Instructions for the task » Repeat the data below word for word.

===== Task material

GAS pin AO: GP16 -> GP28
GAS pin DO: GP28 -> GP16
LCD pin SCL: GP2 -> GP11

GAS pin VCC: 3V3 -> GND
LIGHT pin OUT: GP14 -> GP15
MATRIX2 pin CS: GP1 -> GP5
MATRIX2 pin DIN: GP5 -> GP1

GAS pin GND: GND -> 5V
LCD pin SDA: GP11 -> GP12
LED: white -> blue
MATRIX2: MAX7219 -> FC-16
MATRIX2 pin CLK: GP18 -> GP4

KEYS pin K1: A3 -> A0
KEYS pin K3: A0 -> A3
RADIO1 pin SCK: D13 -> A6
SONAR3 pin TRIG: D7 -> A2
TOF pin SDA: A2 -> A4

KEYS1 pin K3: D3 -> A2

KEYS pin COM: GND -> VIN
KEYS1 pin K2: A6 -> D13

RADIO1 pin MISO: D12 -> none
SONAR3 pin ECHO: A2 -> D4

==========

Exercise result »
GAS pin AO: GP16 -> GP28
GAS pin DO: GP28 -> GP16
LCD pin SCL: GP2 -> GP11

GAS pin VCC: 3V3 -> GND
LIGHT pin OUT: GP14 -> GP15
MATRIX2 pin CS: GP1 -> GP5
MATRIX2 pin DIN: GP5 -> GP1

GAS pin GND: GND -> 5V
LCD pin SDA: GP11 -> GP12
LED: white -> blue
MATRIX2: MAX7219 -> FC-16
MATRIX2 pin CLK: GP18 -> GP4

KEYS pin K1: A3 -> A0
KEYS pin K3: A0 -> A3
RADIO1 pin SCK: D13 -> A6
SONAR3 pin TRIG: D7 -> A2
TOF pin SDA: A2 -> A4

KEYS1 pin K3: D3 -> A2

KEYS pin COM: GND -> VIN
KEYS1 pin K2: A6 -> D13

RADIO1 pin MISO: D12 -> none
SONAR3 pin ECHO: A2 -> D4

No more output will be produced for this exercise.